> _What is needed_:
Go through the records and copy each line where the word "none" occurs.

(Excerpts from a dataset)

=== Section Start ===

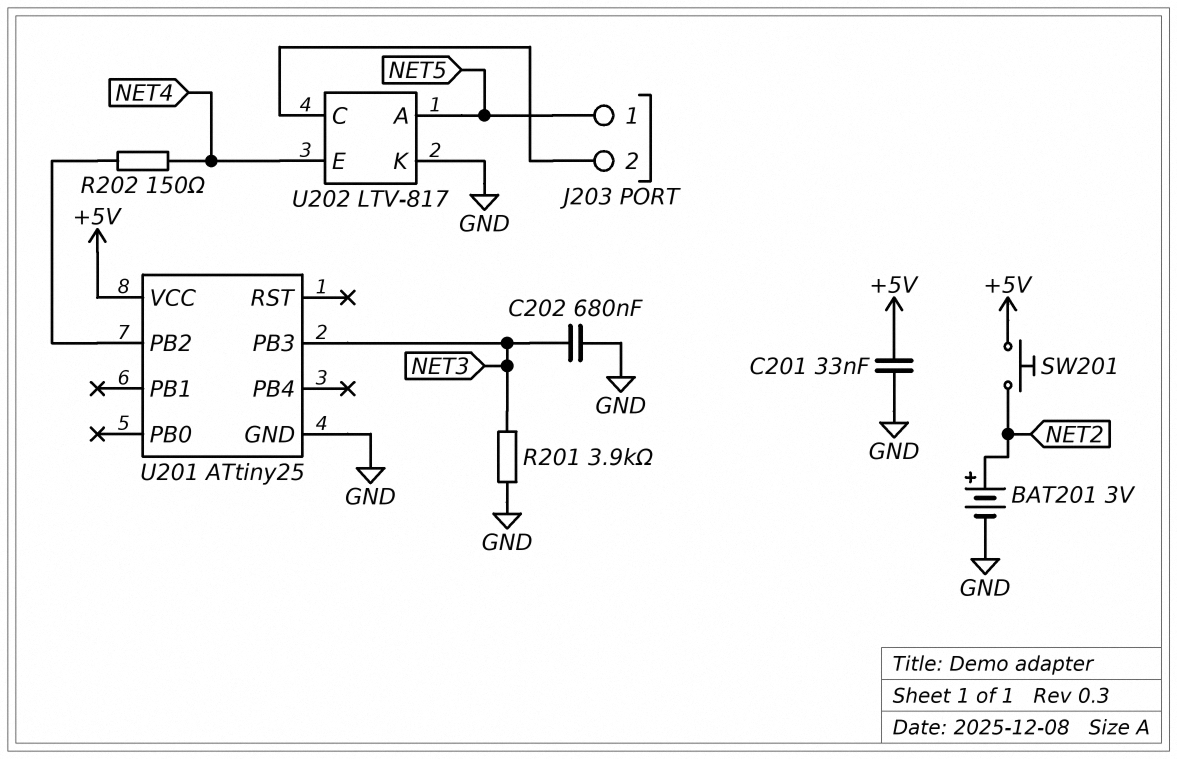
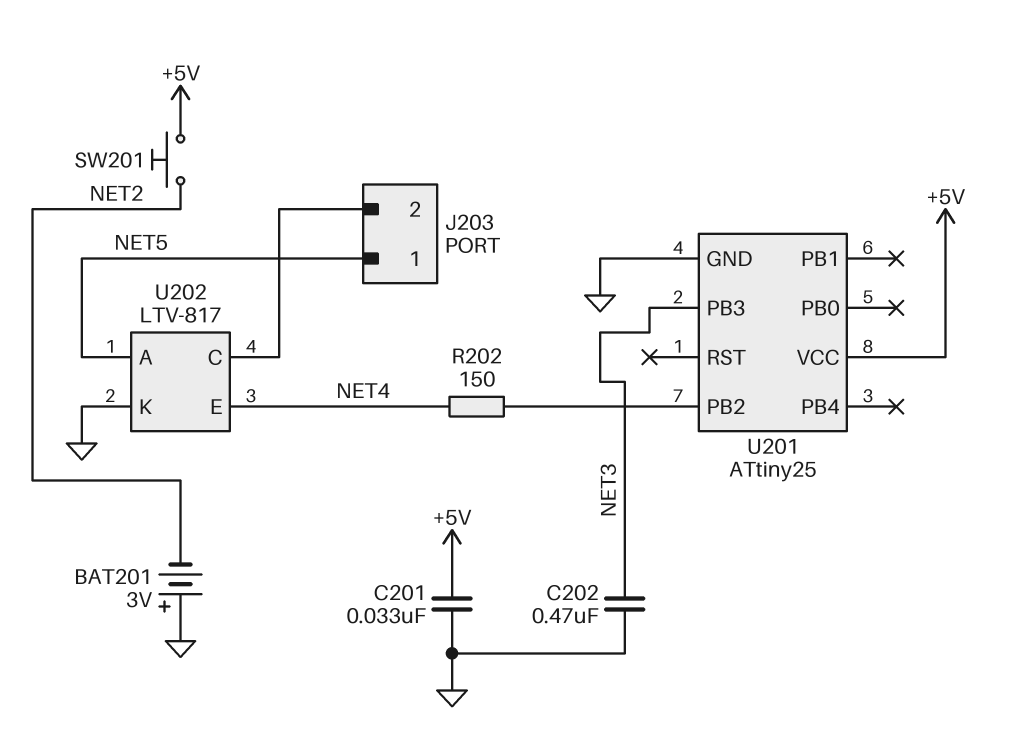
BAT201: 3V (plus NET2, minus GND) -> 3V (plus GND, minus NET2)
C202: 680nF (GND, NET3) -> 470nF (GND, NET3)
R201: 3.9k (GND, NET3) -> none

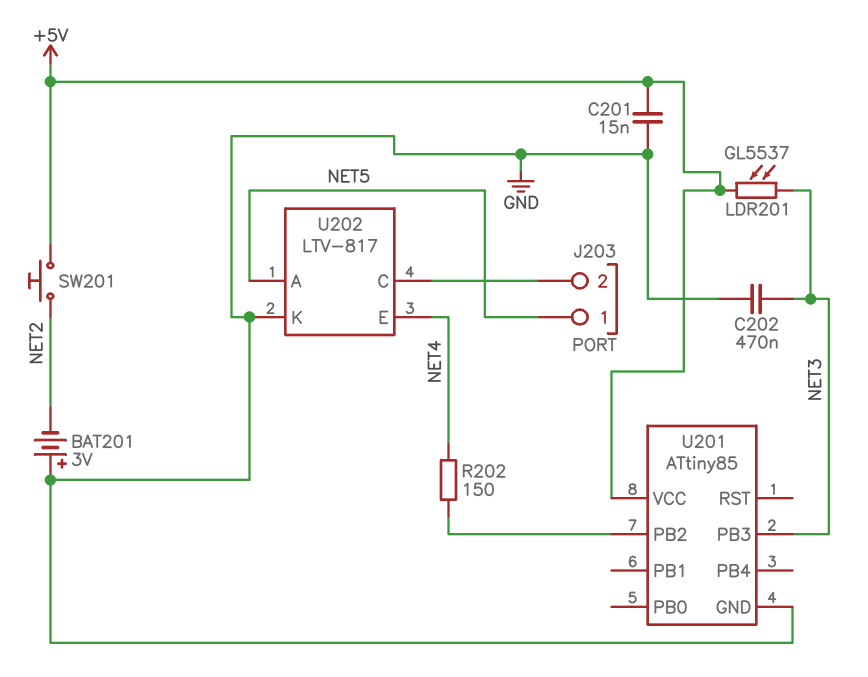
C201: 33nF (+5V, GND) -> 15nF (+5V, GND)
LDR201: none -> GL5537 (+5V, NET3)
U201: ATtiny25 -> ATtiny85

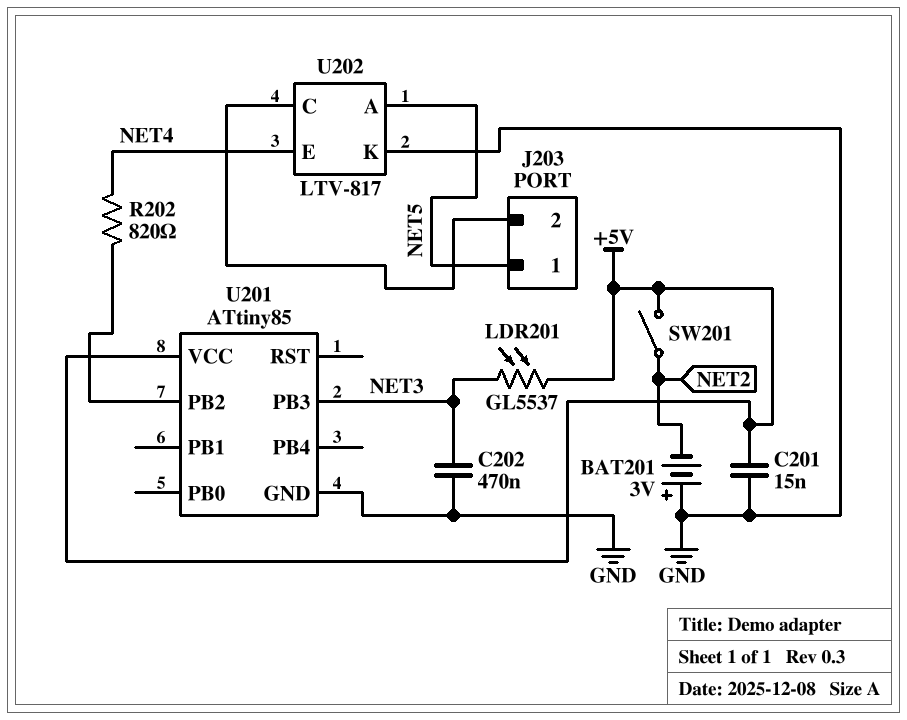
R202: 150 (NET4, U201/PB2) -> 820 (NET4, U201/PB2)
SW201: button (+5V, NET2) -> switch (+5V, NET2)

=== Section End ===

> _Result for this exercise_:
R201: 3.9k (GND, NET3) -> none
LDR201: none -> GL5537 (+5V, NET3)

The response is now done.